--- Work instructions ---
Whatever lies between the line that holds "Q1: PMOS BS250" and the final line of the records below, both included, should be repeated exactly; leave out the pictures and add nothing.

<<<<

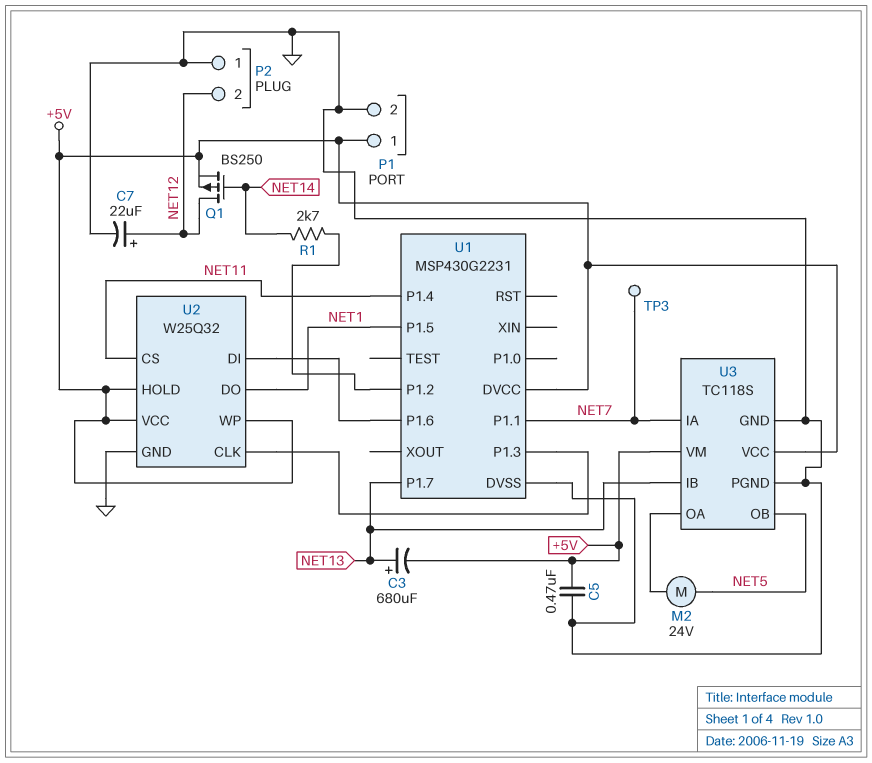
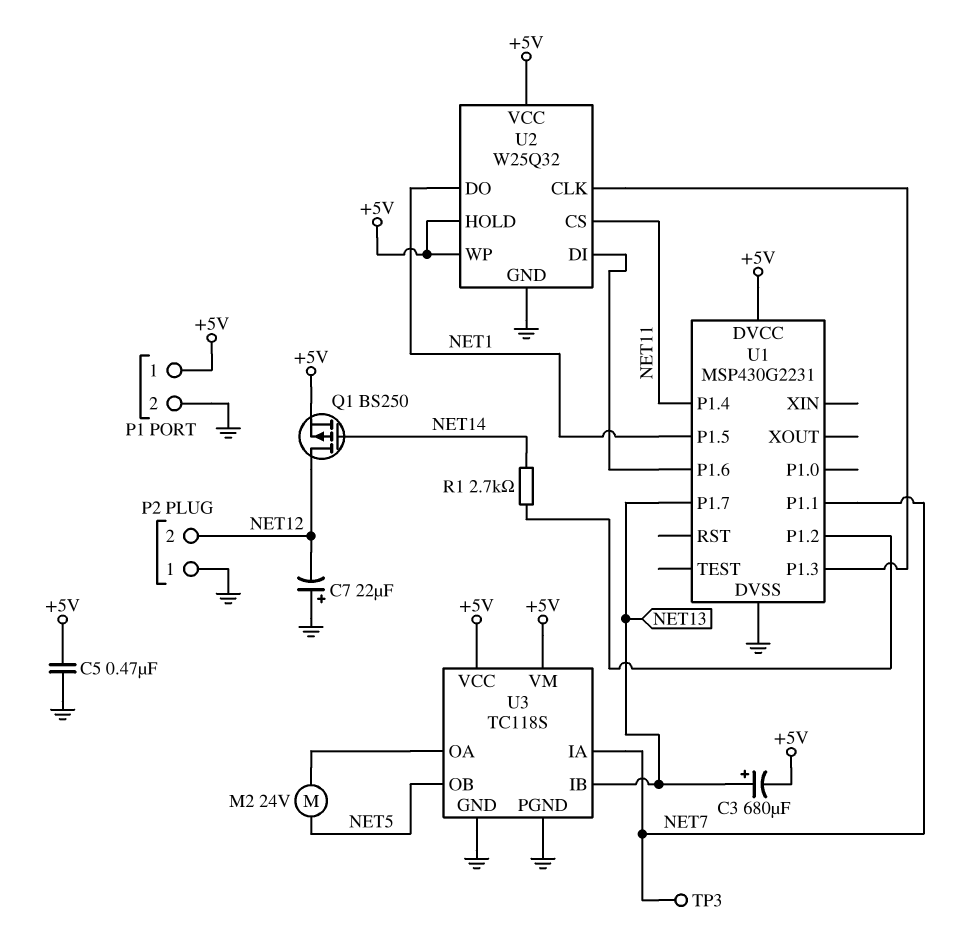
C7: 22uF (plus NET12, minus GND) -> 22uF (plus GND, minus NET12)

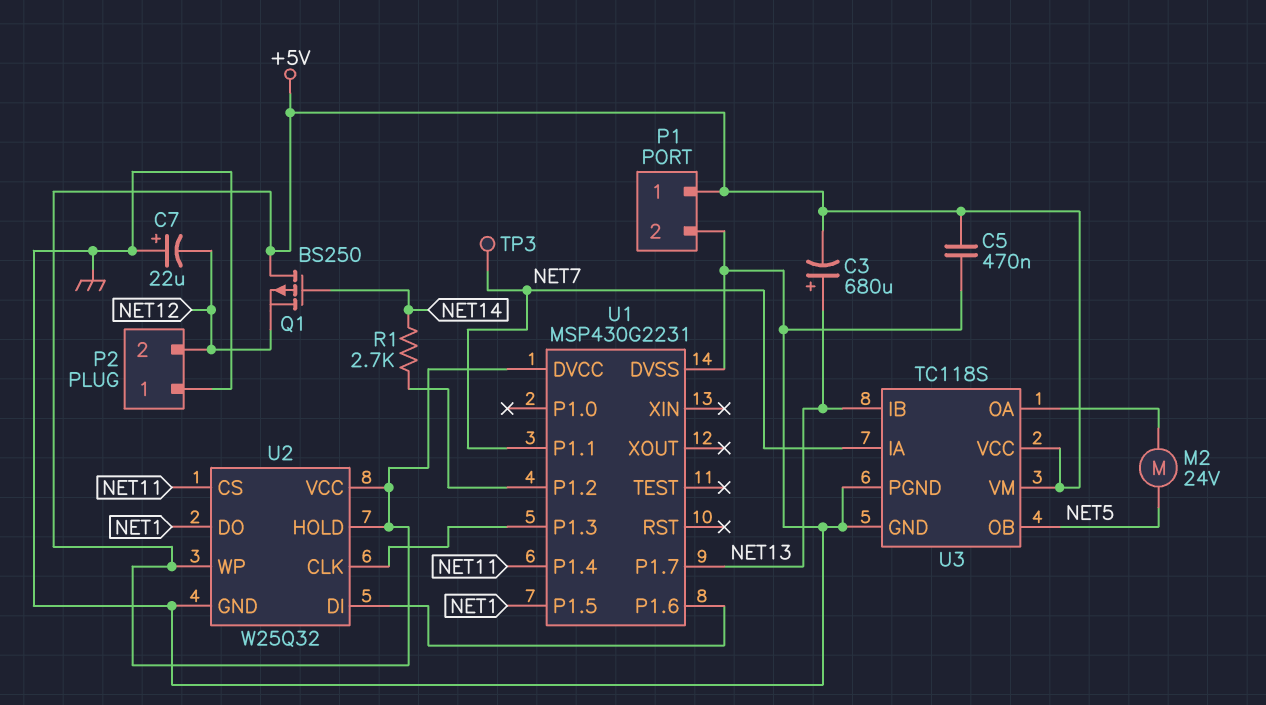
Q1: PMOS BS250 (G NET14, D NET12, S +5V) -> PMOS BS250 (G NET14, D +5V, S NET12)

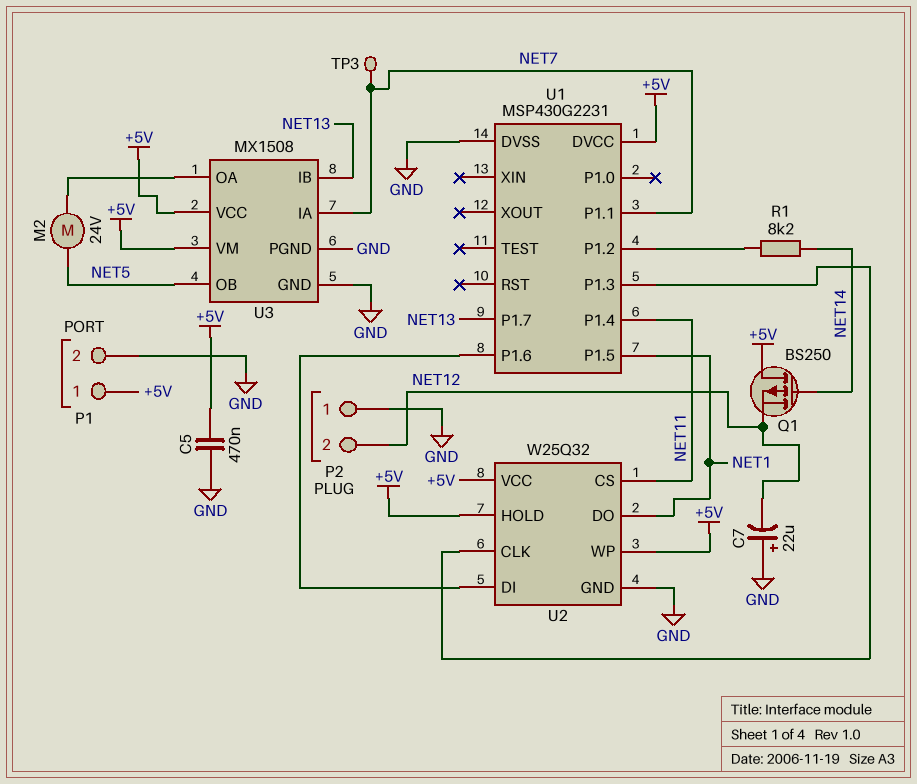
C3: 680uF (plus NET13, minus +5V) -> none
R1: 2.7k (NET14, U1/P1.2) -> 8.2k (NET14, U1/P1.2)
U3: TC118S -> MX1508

>>>>

--- Exercise solution ---
Q1: PMOS BS250 (G NET14, D NET12, S +5V) -> PMOS BS250 (G NET14, D +5V, S NET12)

C3: 680uF (plus NET13, minus +5V) -> none
R1: 2.7k (NET14, U1/P1.2) -> 8.2k (NET14, U1/P1.2)
U3: TC118S -> MX1508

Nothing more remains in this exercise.